%%

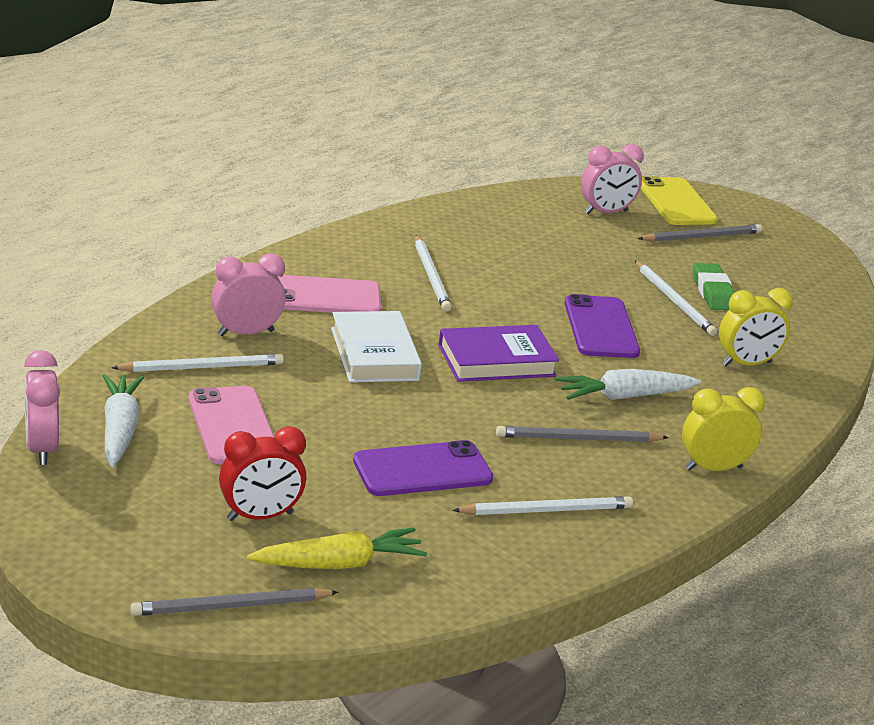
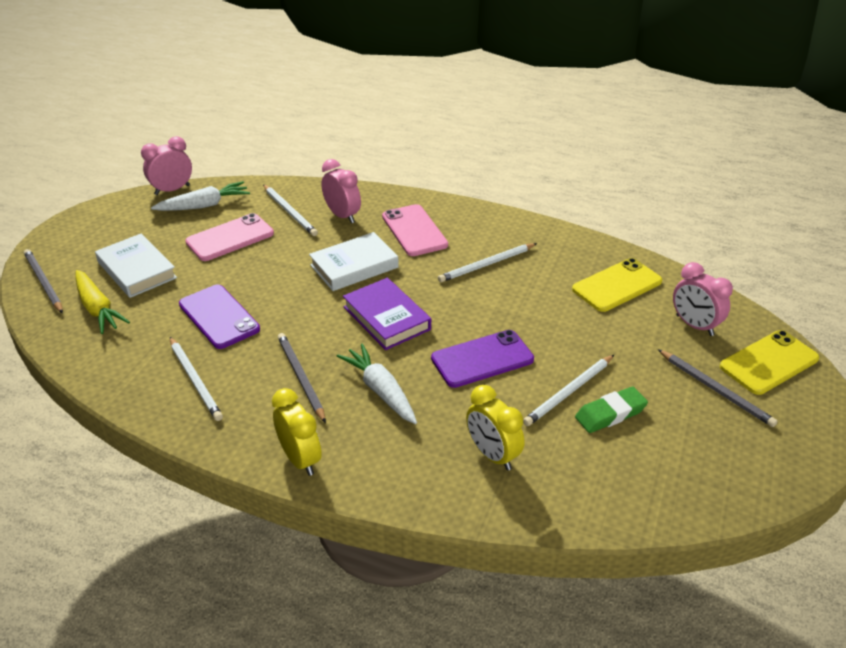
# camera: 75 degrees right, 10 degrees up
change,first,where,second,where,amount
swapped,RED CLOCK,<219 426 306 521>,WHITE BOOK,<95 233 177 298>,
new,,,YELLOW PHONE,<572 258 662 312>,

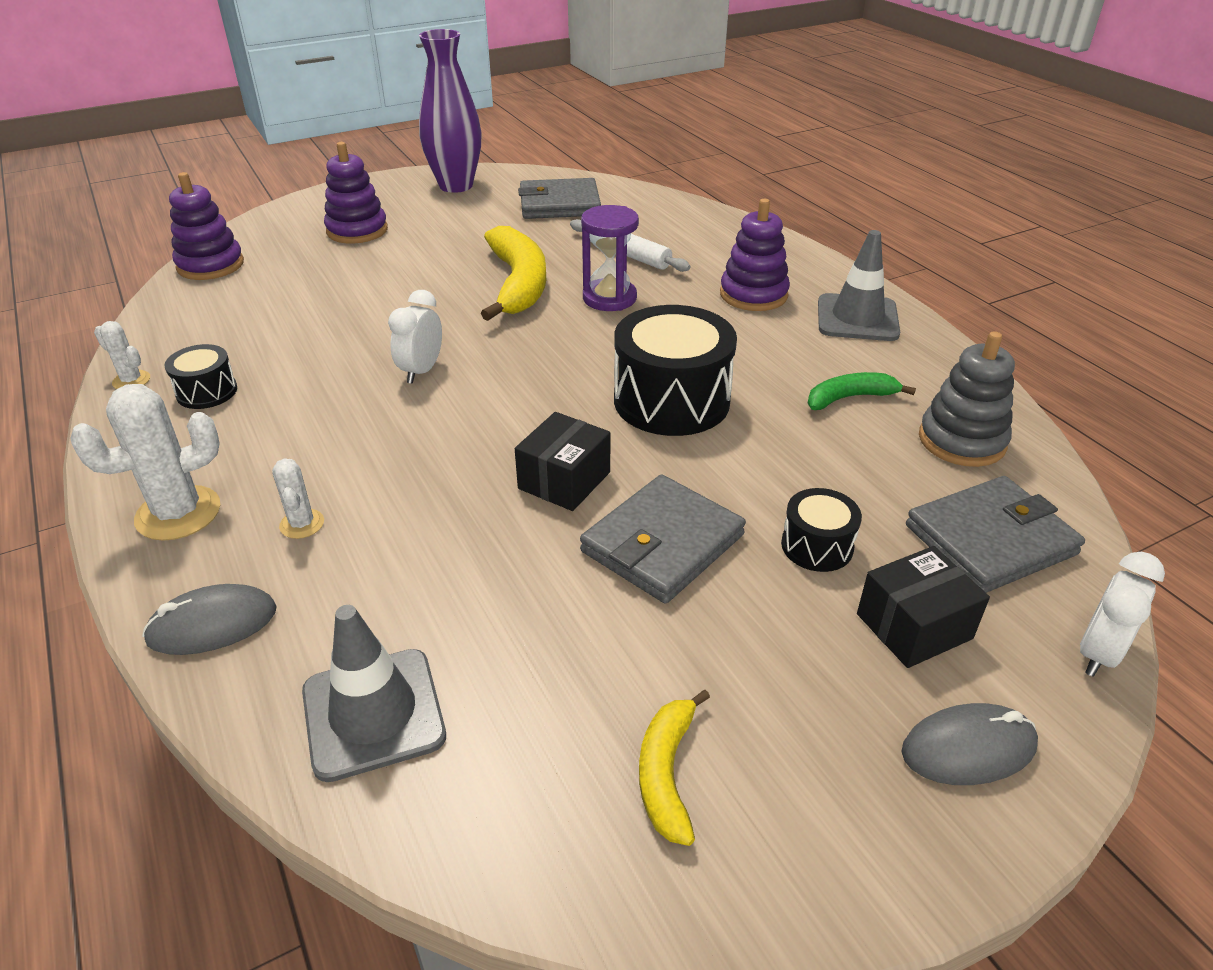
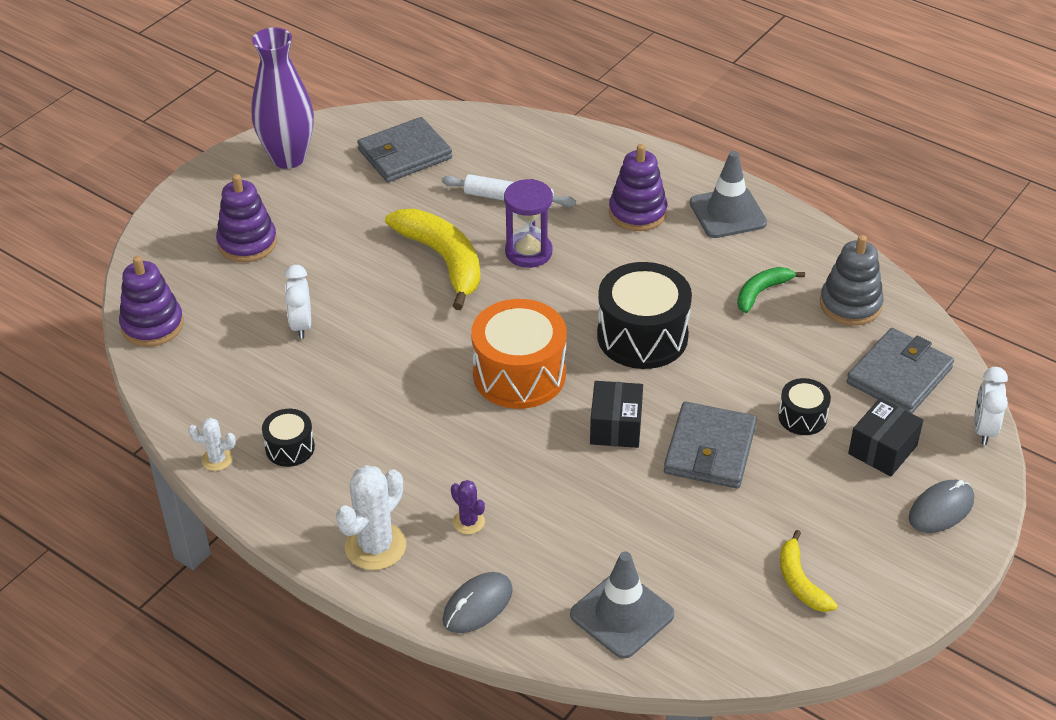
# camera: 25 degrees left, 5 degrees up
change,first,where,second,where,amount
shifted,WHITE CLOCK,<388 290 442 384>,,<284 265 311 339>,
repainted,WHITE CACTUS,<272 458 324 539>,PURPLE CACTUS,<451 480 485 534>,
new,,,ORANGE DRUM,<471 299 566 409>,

%%
%%

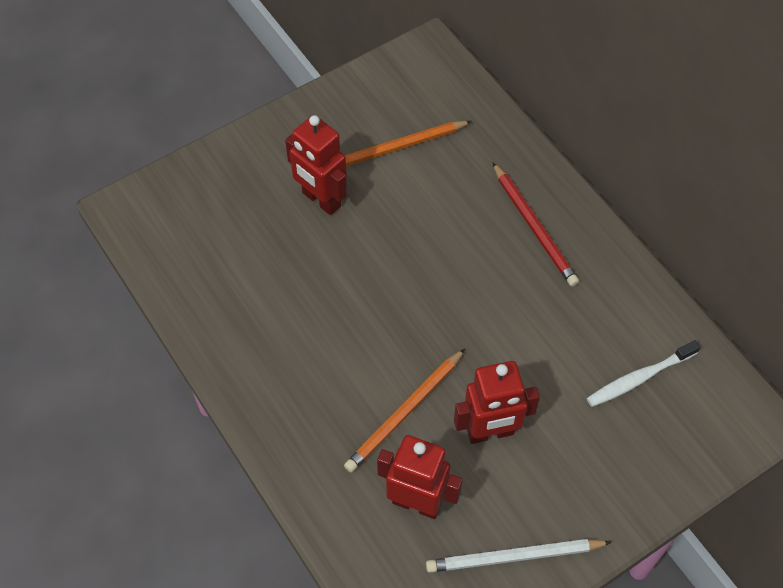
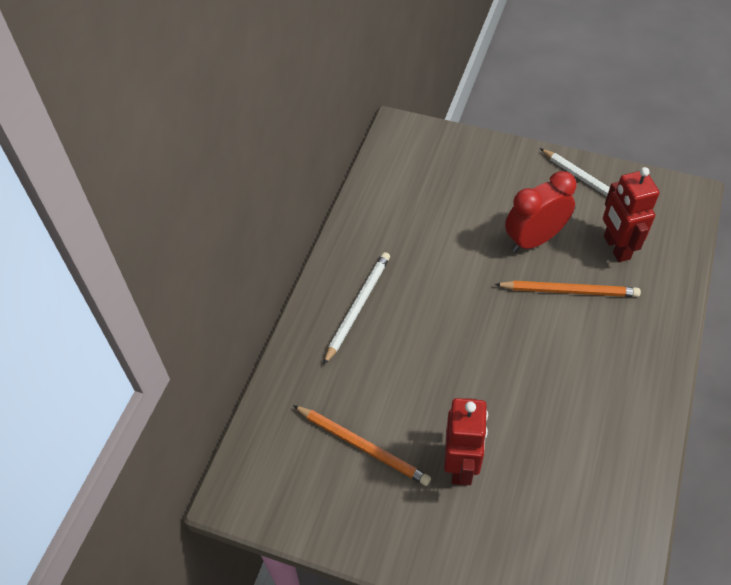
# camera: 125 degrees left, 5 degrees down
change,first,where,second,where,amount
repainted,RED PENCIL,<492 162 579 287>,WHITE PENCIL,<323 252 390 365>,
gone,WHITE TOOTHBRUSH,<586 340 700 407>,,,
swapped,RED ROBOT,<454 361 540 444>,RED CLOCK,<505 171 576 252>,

%%

* **What is needed**: Copy verbatim, from the listing above, each line from the one containing "# camera: 75 degrees right, 10 degrees up" down to the one containing "swapped,RED CLOCK,<219 426", inclusive.

* **Output of the task**:
# camera: 75 degrees right, 10 degrees up
change,first,where,second,where,amount
swapped,RED CLOCK,<219 426 306 521>,WHITE BOOK,<95 233 177 298>,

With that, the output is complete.